* _SOURCE RECORDS_:
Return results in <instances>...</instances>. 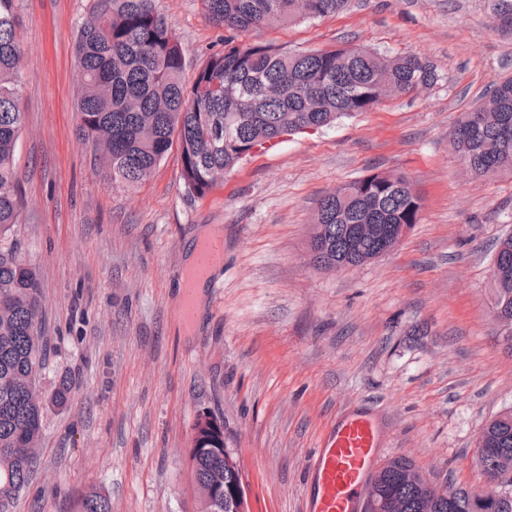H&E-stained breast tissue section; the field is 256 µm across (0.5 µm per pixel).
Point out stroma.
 <instances>
[{"mask_svg": "<svg viewBox=\"0 0 512 512\" xmlns=\"http://www.w3.org/2000/svg\"><path fill=\"white\" fill-rule=\"evenodd\" d=\"M89 0H17L24 128L16 152L21 253L41 288L50 357L38 462L12 512H71L85 491L112 512H196L185 462L207 413L244 476L250 512H306L310 455L345 411L371 412L380 462L404 456L443 486H483L480 432L512 410V352L491 269L512 233V175L476 178L449 131L502 78L512 34L491 0H350L341 14L254 30L238 43L292 52L365 46L433 62L435 85L280 140L192 195L171 151L137 187L113 185L76 136L74 44ZM186 77L223 29L200 0H156ZM422 197L418 224L359 267L314 264L320 199L376 173ZM224 231V264L192 324L178 272L199 227Z\"/></svg>", "mask_w": 512, "mask_h": 512, "instance_id": "1", "label": "stroma"}]
</instances>
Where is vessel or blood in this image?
Wrapping results in <instances>:
<instances>
[{"label":"vessel or blood","mask_w":512,"mask_h":512,"mask_svg":"<svg viewBox=\"0 0 512 512\" xmlns=\"http://www.w3.org/2000/svg\"><path fill=\"white\" fill-rule=\"evenodd\" d=\"M224 261V240L213 237L196 251L185 276L187 289L209 281ZM379 432L366 413L342 416L321 439L309 461L307 512H358L366 475L378 452Z\"/></svg>","instance_id":"obj_1"}]
</instances>
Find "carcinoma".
Segmentation results:
<instances>
[{
	"label": "carcinoma",
	"mask_w": 512,
	"mask_h": 512,
	"mask_svg": "<svg viewBox=\"0 0 512 512\" xmlns=\"http://www.w3.org/2000/svg\"><path fill=\"white\" fill-rule=\"evenodd\" d=\"M154 0H91L76 41L82 83L76 98L78 138L92 147L112 182L134 187L177 149L184 183L203 197L224 173L276 139L332 125L370 112L388 91L408 95L433 86L437 69L414 55L387 57L365 48L285 51L270 43L240 45L248 30L291 25L343 11L348 0H201L205 15L229 32L224 49L208 53L191 85L171 24ZM16 0H0V512L24 491L37 464L44 403L36 394L46 348L40 336V284L15 237L23 201L15 148L23 129L19 71L21 46ZM497 26L512 33V0H494ZM451 144L477 176L512 174V78L456 121ZM421 198L404 176L373 173L336 187L315 216L321 233L311 241L313 259L326 268L360 265L395 246L387 230L420 220ZM358 224H378L382 238L356 239ZM492 269L494 306L508 322L512 351V237L499 240ZM193 431L208 447L190 452L197 483L209 487L236 475L224 464L223 427L207 414ZM478 448L486 487L449 488L434 496L427 477L407 457L378 471L381 512H512V496L488 487L512 472V410L488 420ZM73 512H112L111 500L92 489Z\"/></svg>",
	"instance_id": "1"
}]
</instances>
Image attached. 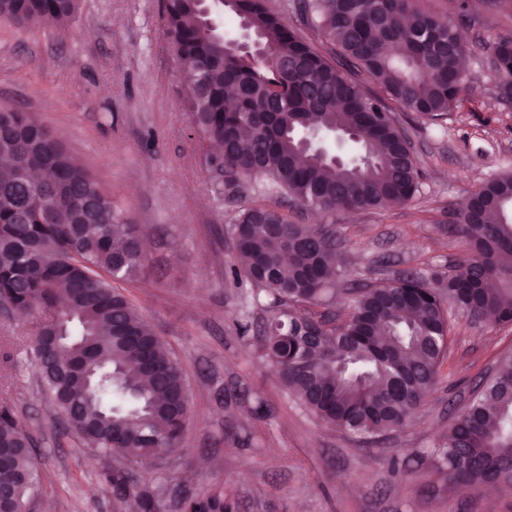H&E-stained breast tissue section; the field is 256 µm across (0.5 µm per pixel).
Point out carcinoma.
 <instances>
[{"instance_id": "1", "label": "carcinoma", "mask_w": 512, "mask_h": 512, "mask_svg": "<svg viewBox=\"0 0 512 512\" xmlns=\"http://www.w3.org/2000/svg\"><path fill=\"white\" fill-rule=\"evenodd\" d=\"M270 0H166L163 22L187 85L204 165L224 171L219 190L262 182L329 214L410 201L419 187L409 142L388 101L439 120L457 101L466 74L463 18H441L415 0H296L303 23L336 47L329 60L287 27ZM79 0H0L22 26L71 20ZM248 24L261 54L228 46L209 21ZM504 95H512V36L492 45ZM366 74L378 95L357 79ZM237 105H224V92ZM355 135L358 164L336 163L303 139ZM0 297L33 324L41 391L102 456L126 451L139 462L178 445L188 397L179 360L158 346L150 323L112 286L142 269L140 228L66 148L26 112L0 109ZM51 173L57 193L21 180L19 164ZM455 231L469 253L448 278L414 274L356 291L336 323L297 315L329 292L337 267L335 231L293 224L254 206L232 225L229 261L237 282L270 316L257 332L261 358L281 385L319 420L359 439L405 428L438 380L450 313L493 314L512 323V172L471 190ZM31 436L9 401H0V457L10 482L3 512H27L36 489ZM433 456L448 486L475 490L512 470V356L503 358L448 428ZM221 496L184 499L175 512H225Z\"/></svg>"}]
</instances>
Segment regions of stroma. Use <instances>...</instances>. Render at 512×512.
<instances>
[{
  "instance_id": "stroma-1",
  "label": "stroma",
  "mask_w": 512,
  "mask_h": 512,
  "mask_svg": "<svg viewBox=\"0 0 512 512\" xmlns=\"http://www.w3.org/2000/svg\"><path fill=\"white\" fill-rule=\"evenodd\" d=\"M443 18L466 13L469 77L433 122L394 106L420 186L407 203L326 218L249 191L219 193L204 166L162 0H80L63 28L0 18V107L32 113L80 161L130 223L143 268L126 295L184 368L189 413L179 447L144 462L97 454L40 394L27 335L0 313V397L31 433L38 487L30 512H136L139 489L162 507L221 491L233 512H512V493L449 490L433 450L471 389L512 355V324L455 318L437 384L404 430L362 443L321 422L280 387L237 322L266 317L228 271L230 227L255 204L295 224H333L348 257L343 287L407 272L447 277L465 257L450 227L468 190L512 170V97L491 65L512 34V0H418ZM133 480L116 499L114 470Z\"/></svg>"
}]
</instances>
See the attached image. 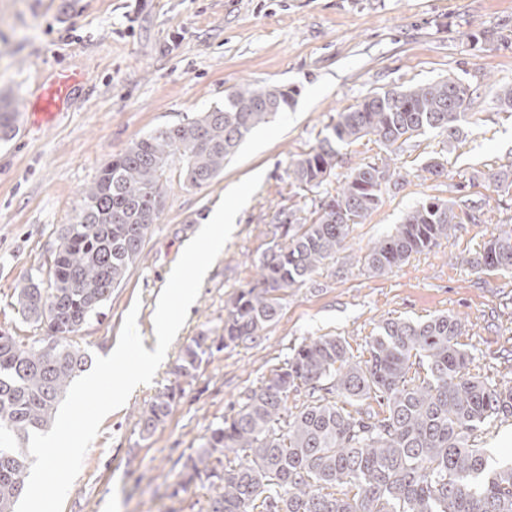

* _EXERCISE GOAL_:
Report every line containing the word "vessel" from the listing above.

* _TASK RESPONSE_:
Where is vessel or blood in this image?
[{"label":"vessel or blood","mask_w":512,"mask_h":512,"mask_svg":"<svg viewBox=\"0 0 512 512\" xmlns=\"http://www.w3.org/2000/svg\"><path fill=\"white\" fill-rule=\"evenodd\" d=\"M224 261V240L213 237L196 251L185 276L187 289L209 281ZM379 432L366 413L342 416L321 439L309 461L307 512H358L366 475L378 452Z\"/></svg>","instance_id":"obj_1"}]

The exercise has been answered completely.